[Modification records]
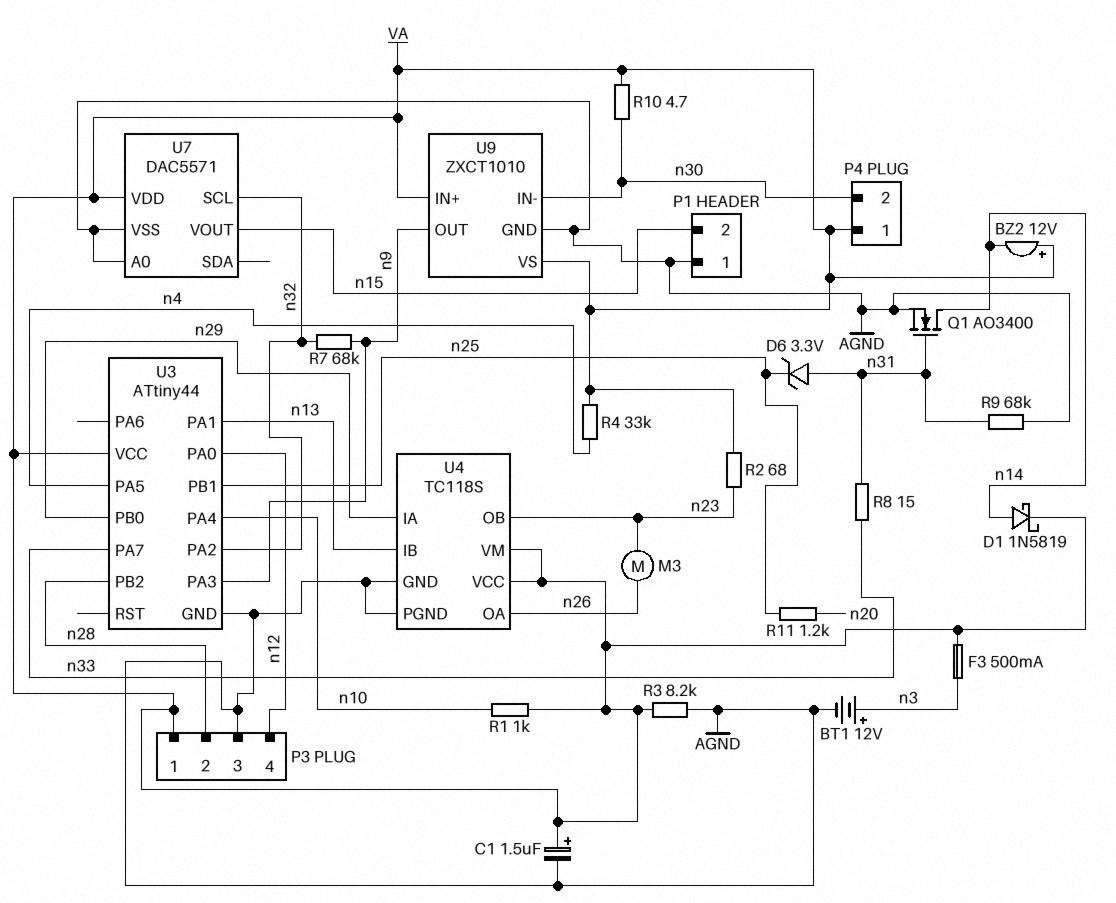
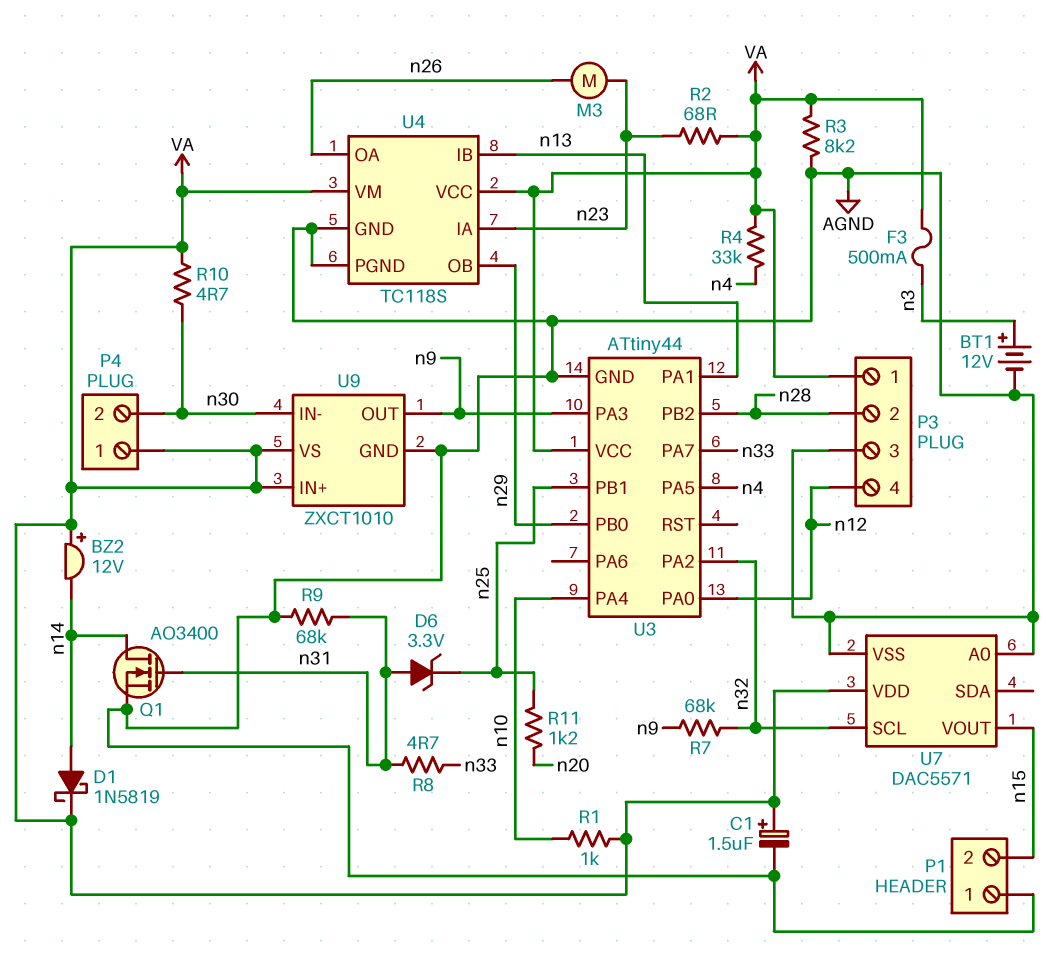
R8: 15 (n31, n33) -> 4.7 (n31, n33)
U4 pin IA: n29 -> n23
U4 pin OB: n23 -> n29

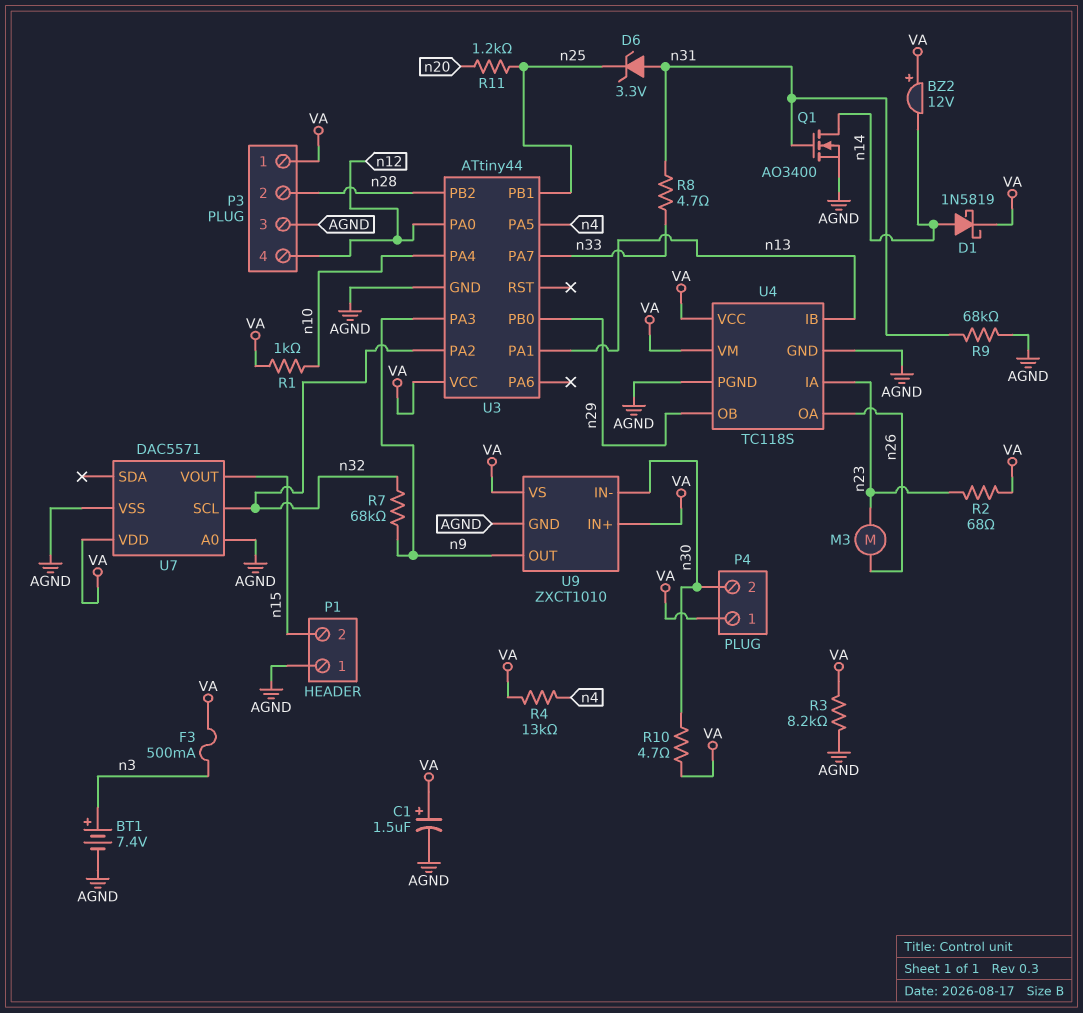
BT1: 12V (plus n3, minus AGND) -> 7.4V (plus n3, minus AGND)
R4: 33k (VA, n4) -> 13k (VA, n4)

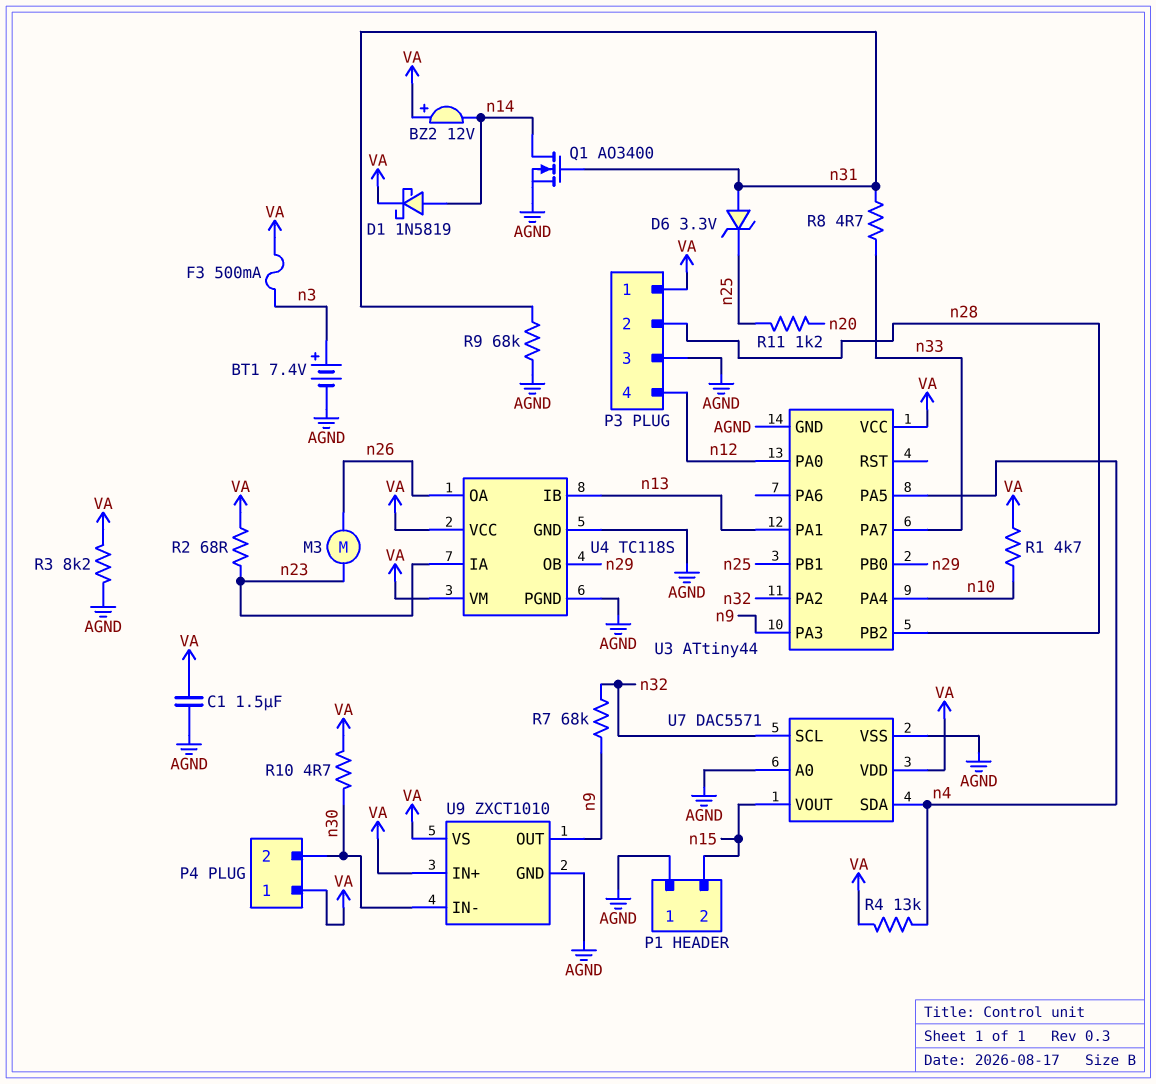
C1: 1.5uF (plus VA, minus AGND) -> 1.5uF (AGND, VA)
R1: 1k (VA, n10) -> 4.7k (VA, n10)
U7 pin SDA: none -> n4

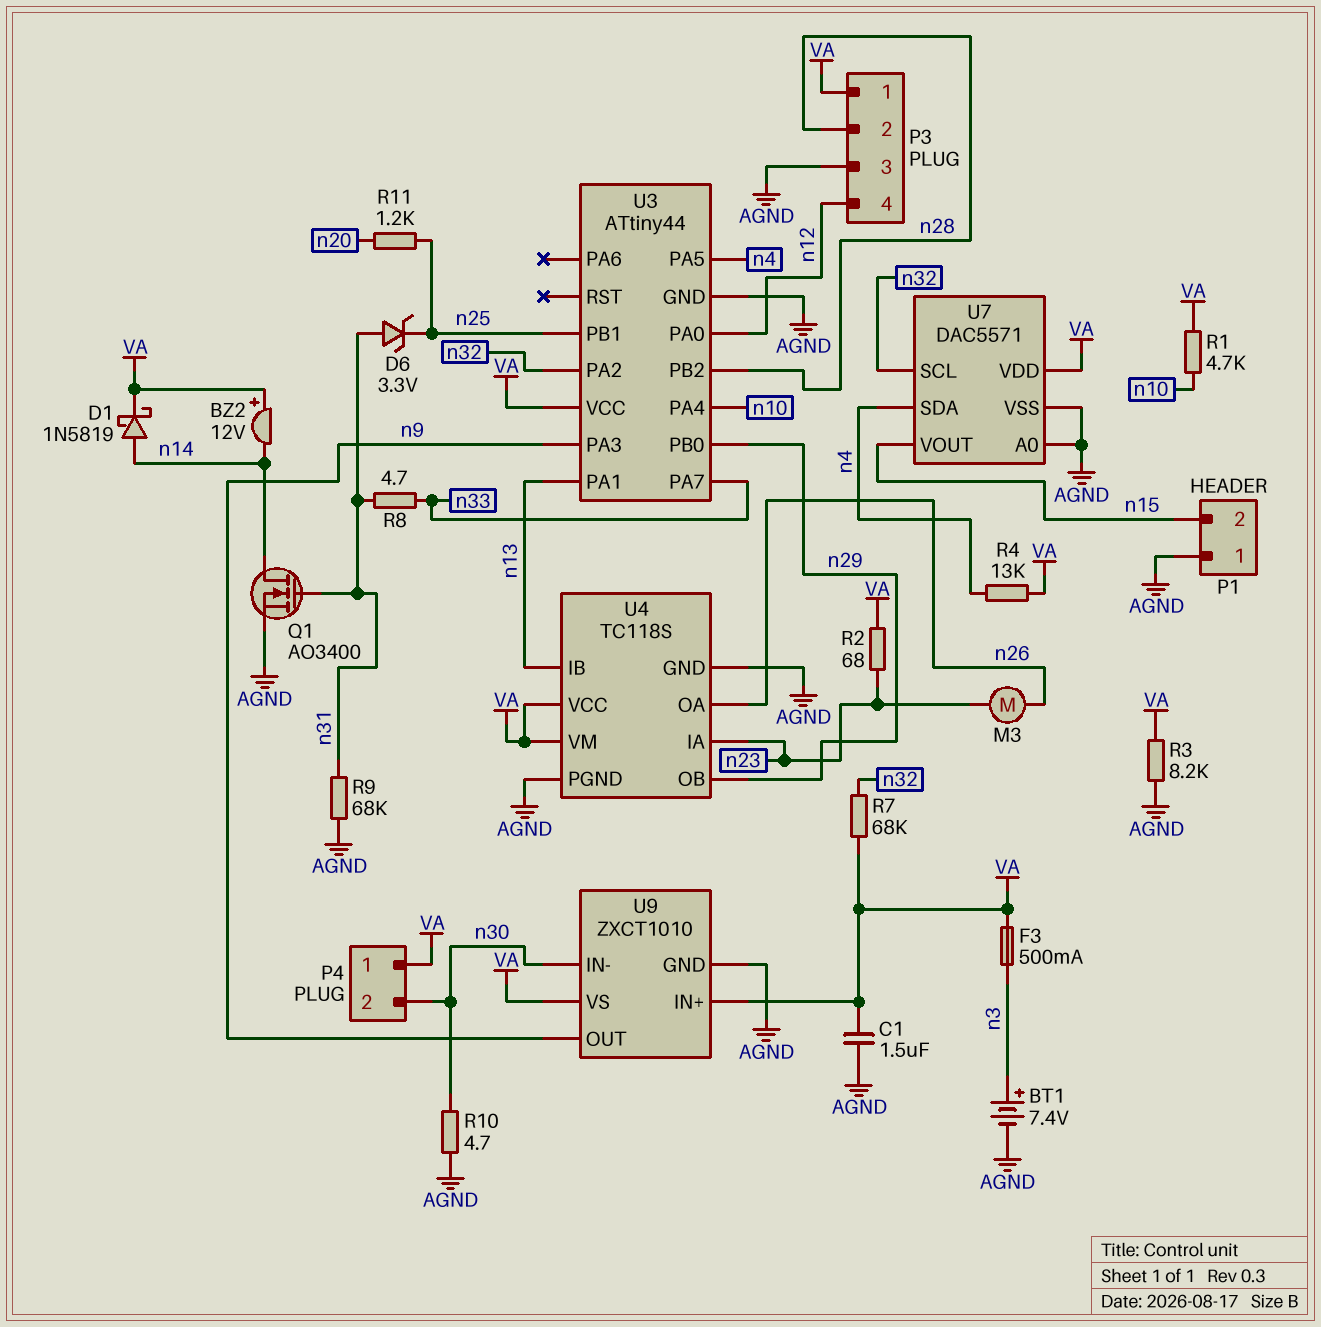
R7: 68k (n9, n32) -> 68k (VA, n32)
R10: 4.7 (VA, n30) -> 4.7 (AGND, n30)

→ **ASSIGNMENT**: Set down the entries above word for word, but drop any image.

→ **EXPECTED ANSWER**:
R8: 15 (n31, n33) -> 4.7 (n31, n33)
U4 pin IA: n29 -> n23
U4 pin OB: n23 -> n29

BT1: 12V (plus n3, minus AGND) -> 7.4V (plus n3, minus AGND)
R4: 33k (VA, n4) -> 13k (VA, n4)

C1: 1.5uF (plus VA, minus AGND) -> 1.5uF (AGND, VA)
R1: 1k (VA, n10) -> 4.7k (VA, n10)
U7 pin SDA: none -> n4

R7: 68k (n9, n32) -> 68k (VA, n32)
R10: 4.7 (VA, n30) -> 4.7 (AGND, n30)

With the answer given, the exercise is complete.